===== Supplied records =====

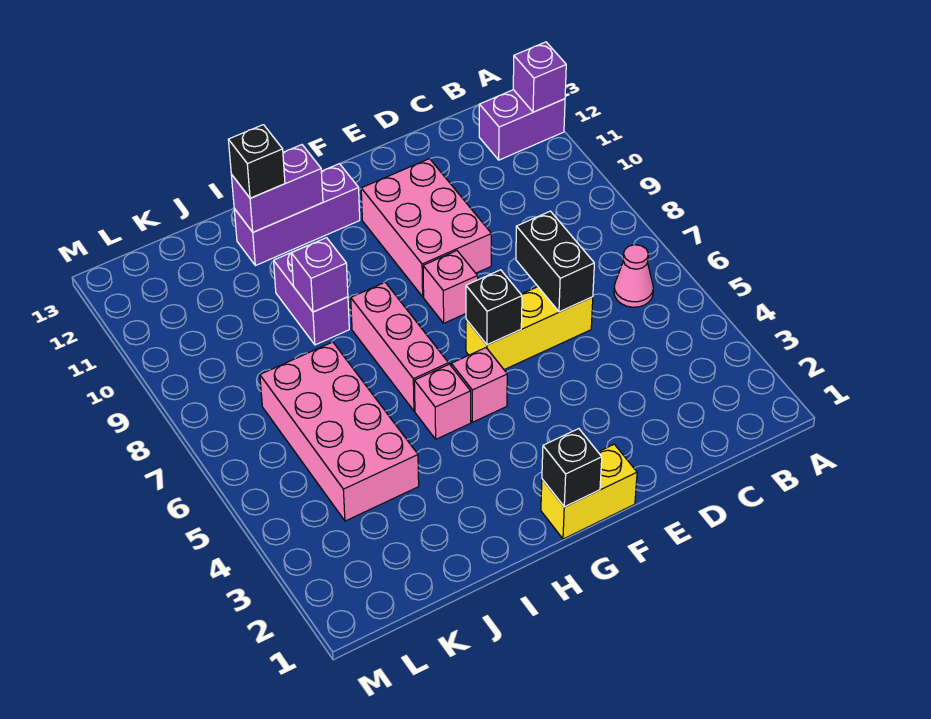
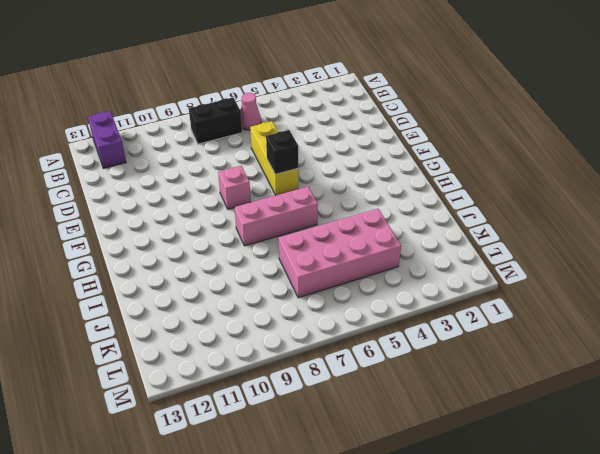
black brick B7:B8 level 1 -> black brick D6:D7 level 2
none -> pink brick E9:F11 level 1
none -> yellow brick F1:G1 level 1
none -> pink brick G5 level 1

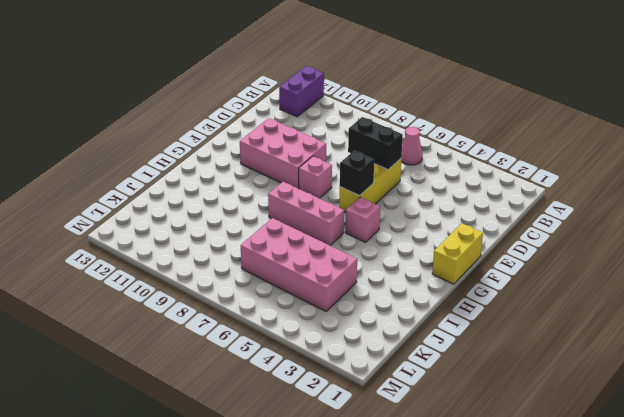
none -> purple brick G12:I12 level 1
none -> pink brick H5 level 1
none -> purple brick I9:I10 level 1

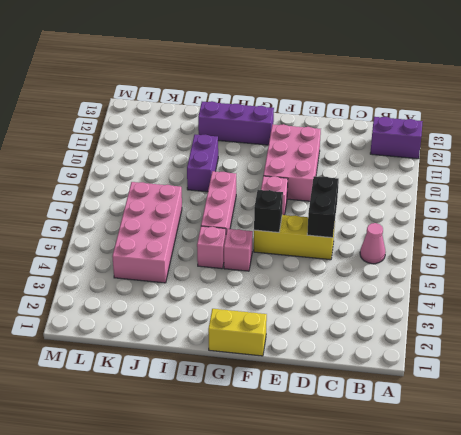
none -> purple brick A12 level 2
none -> black brick G1 level 2
none -> purple brick H12:I12 level 2

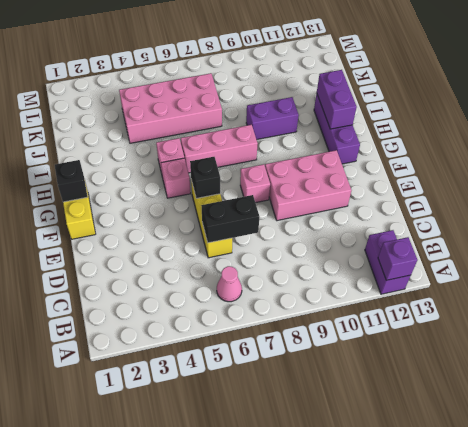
none -> purple brick I9 level 2
none -> black brick I12 level 3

=====

Every line above that holds the string "pink" should be returned.

none -> pink brick E9:F11 level 1
none -> pink brick G5 level 1
none -> pink brick H5 level 1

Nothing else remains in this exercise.